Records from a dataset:
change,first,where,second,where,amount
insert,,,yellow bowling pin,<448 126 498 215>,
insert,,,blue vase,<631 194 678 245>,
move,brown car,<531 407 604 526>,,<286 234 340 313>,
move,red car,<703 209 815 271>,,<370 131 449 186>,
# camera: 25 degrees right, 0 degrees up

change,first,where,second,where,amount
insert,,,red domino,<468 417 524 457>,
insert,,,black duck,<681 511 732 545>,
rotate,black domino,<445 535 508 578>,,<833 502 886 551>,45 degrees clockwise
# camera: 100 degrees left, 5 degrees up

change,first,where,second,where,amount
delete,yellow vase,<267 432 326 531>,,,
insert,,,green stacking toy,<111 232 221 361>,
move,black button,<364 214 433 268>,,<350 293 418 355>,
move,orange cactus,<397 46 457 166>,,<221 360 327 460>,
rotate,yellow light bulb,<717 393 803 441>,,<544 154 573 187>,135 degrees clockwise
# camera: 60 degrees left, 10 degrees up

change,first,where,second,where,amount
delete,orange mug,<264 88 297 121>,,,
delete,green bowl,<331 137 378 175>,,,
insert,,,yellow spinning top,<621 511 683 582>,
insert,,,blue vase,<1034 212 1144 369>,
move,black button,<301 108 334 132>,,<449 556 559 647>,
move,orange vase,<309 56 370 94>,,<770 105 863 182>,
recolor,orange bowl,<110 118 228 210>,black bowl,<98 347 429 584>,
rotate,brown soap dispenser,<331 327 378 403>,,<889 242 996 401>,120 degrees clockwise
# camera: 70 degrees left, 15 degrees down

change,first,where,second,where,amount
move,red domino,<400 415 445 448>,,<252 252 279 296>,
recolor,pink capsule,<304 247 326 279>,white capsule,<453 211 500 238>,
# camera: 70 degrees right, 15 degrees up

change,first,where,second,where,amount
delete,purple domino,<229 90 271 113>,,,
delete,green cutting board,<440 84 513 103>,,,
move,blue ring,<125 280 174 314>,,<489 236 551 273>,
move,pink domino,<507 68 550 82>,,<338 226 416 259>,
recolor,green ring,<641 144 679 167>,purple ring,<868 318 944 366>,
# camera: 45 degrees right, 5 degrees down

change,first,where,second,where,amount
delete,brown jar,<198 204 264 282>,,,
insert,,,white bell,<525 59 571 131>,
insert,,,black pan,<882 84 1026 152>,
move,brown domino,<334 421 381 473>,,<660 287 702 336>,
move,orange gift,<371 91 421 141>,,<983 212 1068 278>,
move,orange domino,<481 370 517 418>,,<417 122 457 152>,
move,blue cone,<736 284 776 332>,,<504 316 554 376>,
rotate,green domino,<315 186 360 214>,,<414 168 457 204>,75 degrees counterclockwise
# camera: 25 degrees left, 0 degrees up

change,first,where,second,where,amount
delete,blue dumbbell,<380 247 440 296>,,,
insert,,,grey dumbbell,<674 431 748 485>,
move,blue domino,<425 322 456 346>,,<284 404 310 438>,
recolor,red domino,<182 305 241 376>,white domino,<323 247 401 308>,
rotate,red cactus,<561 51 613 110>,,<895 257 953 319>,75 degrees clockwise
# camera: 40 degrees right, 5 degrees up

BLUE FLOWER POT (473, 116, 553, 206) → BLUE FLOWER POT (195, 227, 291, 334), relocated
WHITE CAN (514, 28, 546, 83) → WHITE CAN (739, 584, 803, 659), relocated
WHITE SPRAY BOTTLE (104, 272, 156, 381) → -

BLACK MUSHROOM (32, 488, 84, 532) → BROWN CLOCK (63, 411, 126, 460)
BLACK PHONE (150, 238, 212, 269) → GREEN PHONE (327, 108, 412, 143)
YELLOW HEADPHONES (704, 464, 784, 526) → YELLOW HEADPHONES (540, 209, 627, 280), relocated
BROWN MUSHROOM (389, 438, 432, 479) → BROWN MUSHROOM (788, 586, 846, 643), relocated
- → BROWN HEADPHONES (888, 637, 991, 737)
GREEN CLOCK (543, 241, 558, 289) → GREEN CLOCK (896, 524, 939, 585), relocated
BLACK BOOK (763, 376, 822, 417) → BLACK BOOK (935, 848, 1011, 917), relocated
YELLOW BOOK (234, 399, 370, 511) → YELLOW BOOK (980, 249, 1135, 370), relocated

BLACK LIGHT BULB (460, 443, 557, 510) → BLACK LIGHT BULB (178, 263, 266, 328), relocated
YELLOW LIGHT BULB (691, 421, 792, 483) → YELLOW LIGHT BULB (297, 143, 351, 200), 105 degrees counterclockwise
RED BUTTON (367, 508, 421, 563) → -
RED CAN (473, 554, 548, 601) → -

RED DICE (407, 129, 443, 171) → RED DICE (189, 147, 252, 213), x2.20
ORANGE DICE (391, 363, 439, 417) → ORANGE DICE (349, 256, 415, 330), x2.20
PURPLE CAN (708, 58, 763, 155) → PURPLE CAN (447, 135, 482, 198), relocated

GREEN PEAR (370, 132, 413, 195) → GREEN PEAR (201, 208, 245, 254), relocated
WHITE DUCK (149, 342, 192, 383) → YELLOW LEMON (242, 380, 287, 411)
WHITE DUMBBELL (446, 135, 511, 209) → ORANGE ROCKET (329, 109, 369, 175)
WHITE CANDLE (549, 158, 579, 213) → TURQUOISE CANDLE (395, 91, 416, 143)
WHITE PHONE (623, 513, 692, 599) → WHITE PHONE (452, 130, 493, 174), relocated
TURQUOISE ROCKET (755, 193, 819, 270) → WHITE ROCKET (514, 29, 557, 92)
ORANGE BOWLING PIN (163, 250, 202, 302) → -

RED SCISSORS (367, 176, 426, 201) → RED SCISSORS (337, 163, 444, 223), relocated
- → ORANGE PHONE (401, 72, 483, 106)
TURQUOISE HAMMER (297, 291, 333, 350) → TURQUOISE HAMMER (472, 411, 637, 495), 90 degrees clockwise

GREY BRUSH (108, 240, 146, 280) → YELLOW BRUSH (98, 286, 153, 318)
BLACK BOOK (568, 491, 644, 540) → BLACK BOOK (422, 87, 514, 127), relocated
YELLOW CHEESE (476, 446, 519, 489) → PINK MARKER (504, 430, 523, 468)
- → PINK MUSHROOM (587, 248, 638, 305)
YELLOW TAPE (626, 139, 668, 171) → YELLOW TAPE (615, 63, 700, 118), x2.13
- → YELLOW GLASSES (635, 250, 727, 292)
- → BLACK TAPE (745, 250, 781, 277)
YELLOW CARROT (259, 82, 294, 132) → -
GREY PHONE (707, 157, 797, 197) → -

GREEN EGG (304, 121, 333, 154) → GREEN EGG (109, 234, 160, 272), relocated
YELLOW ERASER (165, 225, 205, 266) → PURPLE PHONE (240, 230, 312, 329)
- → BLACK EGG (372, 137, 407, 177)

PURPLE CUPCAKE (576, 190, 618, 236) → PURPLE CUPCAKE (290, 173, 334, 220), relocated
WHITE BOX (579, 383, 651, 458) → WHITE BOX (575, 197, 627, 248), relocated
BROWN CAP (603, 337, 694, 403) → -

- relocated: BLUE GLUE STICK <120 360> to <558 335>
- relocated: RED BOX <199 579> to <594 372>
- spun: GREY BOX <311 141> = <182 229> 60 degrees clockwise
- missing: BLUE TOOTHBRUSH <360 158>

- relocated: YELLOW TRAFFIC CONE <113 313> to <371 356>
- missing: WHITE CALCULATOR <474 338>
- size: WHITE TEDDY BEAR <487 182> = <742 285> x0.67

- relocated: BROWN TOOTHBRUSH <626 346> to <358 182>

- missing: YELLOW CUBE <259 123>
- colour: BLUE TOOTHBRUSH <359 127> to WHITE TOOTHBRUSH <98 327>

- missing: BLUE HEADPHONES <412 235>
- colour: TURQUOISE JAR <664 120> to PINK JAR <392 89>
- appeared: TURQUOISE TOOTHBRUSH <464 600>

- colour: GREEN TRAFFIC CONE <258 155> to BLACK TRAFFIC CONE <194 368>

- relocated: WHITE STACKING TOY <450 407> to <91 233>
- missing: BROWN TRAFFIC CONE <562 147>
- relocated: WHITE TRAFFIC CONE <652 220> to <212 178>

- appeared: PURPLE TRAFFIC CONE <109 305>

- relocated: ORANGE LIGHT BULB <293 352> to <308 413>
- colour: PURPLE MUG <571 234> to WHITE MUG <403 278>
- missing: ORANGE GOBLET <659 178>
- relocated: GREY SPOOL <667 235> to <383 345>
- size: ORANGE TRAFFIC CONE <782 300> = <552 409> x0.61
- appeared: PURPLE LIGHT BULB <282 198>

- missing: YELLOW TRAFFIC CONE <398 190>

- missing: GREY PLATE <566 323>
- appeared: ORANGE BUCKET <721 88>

TASK ITEM:
List every line above that contains the word "cactus".

REPLY TO THE TASK:
move,orange cactus,<397 46 457 166>,,<221 360 327 460>,
rotate,red cactus,<561 51 613 110>,,<895 257 953 319>,75 degrees clockwise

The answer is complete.